◆ Version comparison data

>>>

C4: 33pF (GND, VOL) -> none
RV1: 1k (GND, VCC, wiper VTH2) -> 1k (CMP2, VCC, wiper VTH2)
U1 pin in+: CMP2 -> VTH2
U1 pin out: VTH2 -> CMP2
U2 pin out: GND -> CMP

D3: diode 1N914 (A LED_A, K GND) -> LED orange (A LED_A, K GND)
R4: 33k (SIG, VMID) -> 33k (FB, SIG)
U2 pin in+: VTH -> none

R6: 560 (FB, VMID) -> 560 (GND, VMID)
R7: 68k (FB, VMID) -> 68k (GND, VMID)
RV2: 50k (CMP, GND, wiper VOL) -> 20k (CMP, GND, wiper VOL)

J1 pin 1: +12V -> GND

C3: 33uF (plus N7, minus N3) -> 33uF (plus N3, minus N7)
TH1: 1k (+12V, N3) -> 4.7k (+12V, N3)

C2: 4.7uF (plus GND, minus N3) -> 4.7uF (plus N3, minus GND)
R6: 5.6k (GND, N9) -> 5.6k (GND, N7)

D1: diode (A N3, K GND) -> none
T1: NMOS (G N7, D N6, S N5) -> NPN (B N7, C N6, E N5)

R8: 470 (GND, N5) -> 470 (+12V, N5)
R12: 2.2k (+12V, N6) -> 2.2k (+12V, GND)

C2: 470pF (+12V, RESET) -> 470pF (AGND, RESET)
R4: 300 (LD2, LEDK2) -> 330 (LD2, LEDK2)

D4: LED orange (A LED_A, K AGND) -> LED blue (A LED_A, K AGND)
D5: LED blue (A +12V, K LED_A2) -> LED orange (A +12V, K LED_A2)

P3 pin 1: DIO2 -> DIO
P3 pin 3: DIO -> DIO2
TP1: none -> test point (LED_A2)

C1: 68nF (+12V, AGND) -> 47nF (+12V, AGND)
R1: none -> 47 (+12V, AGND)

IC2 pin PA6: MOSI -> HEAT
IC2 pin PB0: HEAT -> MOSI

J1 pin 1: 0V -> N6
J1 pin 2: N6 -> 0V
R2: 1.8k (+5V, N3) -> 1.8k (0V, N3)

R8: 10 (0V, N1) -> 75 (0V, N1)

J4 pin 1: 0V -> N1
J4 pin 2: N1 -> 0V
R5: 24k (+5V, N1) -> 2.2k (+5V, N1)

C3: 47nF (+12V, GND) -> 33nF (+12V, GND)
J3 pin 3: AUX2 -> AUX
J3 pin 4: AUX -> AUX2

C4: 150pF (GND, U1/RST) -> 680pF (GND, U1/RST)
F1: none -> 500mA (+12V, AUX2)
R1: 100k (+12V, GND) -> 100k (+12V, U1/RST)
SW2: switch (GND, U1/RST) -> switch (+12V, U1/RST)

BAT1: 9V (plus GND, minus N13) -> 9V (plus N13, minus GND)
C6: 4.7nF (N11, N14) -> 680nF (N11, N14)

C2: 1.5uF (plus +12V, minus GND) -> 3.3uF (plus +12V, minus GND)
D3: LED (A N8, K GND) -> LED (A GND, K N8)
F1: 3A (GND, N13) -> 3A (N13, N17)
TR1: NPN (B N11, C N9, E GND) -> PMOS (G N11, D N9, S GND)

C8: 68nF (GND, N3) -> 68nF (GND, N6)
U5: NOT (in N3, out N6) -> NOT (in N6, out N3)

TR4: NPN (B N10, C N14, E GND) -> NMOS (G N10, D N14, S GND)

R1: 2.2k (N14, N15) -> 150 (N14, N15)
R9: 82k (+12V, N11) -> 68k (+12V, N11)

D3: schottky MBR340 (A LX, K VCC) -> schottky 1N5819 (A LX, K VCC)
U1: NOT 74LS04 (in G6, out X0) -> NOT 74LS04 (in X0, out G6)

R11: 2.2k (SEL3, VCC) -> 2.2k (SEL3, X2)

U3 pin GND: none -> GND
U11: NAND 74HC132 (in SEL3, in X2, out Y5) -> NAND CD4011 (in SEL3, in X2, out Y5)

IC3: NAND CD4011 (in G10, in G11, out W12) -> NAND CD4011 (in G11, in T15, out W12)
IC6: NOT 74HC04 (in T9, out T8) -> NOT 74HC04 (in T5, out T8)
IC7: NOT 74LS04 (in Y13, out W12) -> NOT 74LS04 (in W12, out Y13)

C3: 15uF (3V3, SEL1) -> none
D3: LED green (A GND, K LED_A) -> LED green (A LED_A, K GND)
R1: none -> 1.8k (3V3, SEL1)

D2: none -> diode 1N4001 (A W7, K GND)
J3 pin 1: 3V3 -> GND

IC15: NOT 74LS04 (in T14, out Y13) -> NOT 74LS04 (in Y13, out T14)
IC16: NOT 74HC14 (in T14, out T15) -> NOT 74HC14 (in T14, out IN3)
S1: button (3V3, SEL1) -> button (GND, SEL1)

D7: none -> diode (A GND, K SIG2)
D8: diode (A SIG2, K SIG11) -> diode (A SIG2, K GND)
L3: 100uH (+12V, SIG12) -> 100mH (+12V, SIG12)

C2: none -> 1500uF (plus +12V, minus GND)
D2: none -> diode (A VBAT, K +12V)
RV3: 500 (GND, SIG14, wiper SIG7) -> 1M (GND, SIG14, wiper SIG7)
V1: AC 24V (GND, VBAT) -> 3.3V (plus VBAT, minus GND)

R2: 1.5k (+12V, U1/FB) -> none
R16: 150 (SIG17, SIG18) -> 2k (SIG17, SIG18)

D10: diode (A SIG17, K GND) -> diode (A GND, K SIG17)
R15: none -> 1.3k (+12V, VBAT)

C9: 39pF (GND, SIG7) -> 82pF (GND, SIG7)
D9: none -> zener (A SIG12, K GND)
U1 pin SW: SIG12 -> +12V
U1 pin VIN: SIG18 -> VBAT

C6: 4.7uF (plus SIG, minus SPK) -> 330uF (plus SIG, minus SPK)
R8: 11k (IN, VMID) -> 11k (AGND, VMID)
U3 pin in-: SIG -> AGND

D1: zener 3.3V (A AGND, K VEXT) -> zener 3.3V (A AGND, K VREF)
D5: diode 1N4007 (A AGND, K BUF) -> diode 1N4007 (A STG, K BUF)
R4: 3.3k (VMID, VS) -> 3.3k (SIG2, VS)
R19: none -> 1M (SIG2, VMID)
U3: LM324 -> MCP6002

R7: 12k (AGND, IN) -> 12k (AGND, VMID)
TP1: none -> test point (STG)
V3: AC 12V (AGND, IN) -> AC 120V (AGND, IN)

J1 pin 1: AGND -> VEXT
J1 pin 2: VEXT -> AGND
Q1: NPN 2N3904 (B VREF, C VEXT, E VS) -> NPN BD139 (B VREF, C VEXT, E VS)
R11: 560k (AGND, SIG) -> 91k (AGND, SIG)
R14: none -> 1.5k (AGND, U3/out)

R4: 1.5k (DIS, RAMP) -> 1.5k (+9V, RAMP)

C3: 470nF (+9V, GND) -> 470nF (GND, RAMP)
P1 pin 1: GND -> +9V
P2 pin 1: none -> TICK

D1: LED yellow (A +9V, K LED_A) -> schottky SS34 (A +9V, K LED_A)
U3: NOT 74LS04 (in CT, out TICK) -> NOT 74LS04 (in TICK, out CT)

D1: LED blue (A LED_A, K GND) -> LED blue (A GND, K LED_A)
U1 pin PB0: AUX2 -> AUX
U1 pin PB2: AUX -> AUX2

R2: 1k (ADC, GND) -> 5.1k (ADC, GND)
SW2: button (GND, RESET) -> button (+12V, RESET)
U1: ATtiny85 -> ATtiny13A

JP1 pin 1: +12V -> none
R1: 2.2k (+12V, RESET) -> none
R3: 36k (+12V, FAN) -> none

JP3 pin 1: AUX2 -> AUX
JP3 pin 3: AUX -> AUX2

<<<

◆ What is expected
With the line holding "J4 pin 2: N1 -> 0V" as the first and the line holding "R2: 1.5k (+12V, U1/FB) -> none" as the last, set down that range of the entries above exactly, and nothing else.

◆ Answer section
J4 pin 2: N1 -> 0V
R5: 24k (+5V, N1) -> 2.2k (+5V, N1)

C3: 47nF (+12V, GND) -> 33nF (+12V, GND)
J3 pin 3: AUX2 -> AUX
J3 pin 4: AUX -> AUX2

C4: 150pF (GND, U1/RST) -> 680pF (GND, U1/RST)
F1: none -> 500mA (+12V, AUX2)
R1: 100k (+12V, GND) -> 100k (+12V, U1/RST)
SW2: switch (GND, U1/RST) -> switch (+12V, U1/RST)

BAT1: 9V (plus GND, minus N13) -> 9V (plus N13, minus GND)
C6: 4.7nF (N11, N14) -> 680nF (N11, N14)

C2: 1.5uF (plus +12V, minus GND) -> 3.3uF (plus +12V, minus GND)
D3: LED (A N8, K GND) -> LED (A GND, K N8)
F1: 3A (GND, N13) -> 3A (N13, N17)
TR1: NPN (B N11, C N9, E GND) -> PMOS (G N11, D N9, S GND)

C8: 68nF (GND, N3) -> 68nF (GND, N6)
U5: NOT (in N3, out N6) -> NOT (in N6, out N3)

TR4: NPN (B N10, C N14, E GND) -> NMOS (G N10, D N14, S GND)

R1: 2.2k (N14, N15) -> 150 (N14, N15)
R9: 82k (+12V, N11) -> 68k (+12V, N11)

D3: schottky MBR340 (A LX, K VCC) -> schottky 1N5819 (A LX, K VCC)
U1: NOT 74LS04 (in G6, out X0) -> NOT 74LS04 (in X0, out G6)

R11: 2.2k (SEL3, VCC) -> 2.2k (SEL3, X2)

U3 pin GND: none -> GND
U11: NAND 74HC132 (in SEL3, in X2, out Y5) -> NAND CD4011 (in SEL3, in X2, out Y5)

IC3: NAND CD4011 (in G10, in G11, out W12) -> NAND CD4011 (in G11, in T15, out W12)
IC6: NOT 74HC04 (in T9, out T8) -> NOT 74HC04 (in T5, out T8)
IC7: NOT 74LS04 (in Y13, out W12) -> NOT 74LS04 (in W12, out Y13)

C3: 15uF (3V3, SEL1) -> none
D3: LED green (A GND, K LED_A) -> LED green (A LED_A, K GND)
R1: none -> 1.8k (3V3, SEL1)

D2: none -> diode 1N4001 (A W7, K GND)
J3 pin 1: 3V3 -> GND

IC15: NOT 74LS04 (in T14, out Y13) -> NOT 74LS04 (in Y13, out T14)
IC16: NOT 74HC14 (in T14, out T15) -> NOT 74HC14 (in T14, out IN3)
S1: button (3V3, SEL1) -> button (GND, SEL1)

D7: none -> diode (A GND, K SIG2)
D8: diode (A SIG2, K SIG11) -> diode (A SIG2, K GND)
L3: 100uH (+12V, SIG12) -> 100mH (+12V, SIG12)

C2: none -> 1500uF (plus +12V, minus GND)
D2: none -> diode (A VBAT, K +12V)
RV3: 500 (GND, SIG14, wiper SIG7) -> 1M (GND, SIG14, wiper SIG7)
V1: AC 24V (GND, VBAT) -> 3.3V (plus VBAT, minus GND)

R2: 1.5k (+12V, U1/FB) -> none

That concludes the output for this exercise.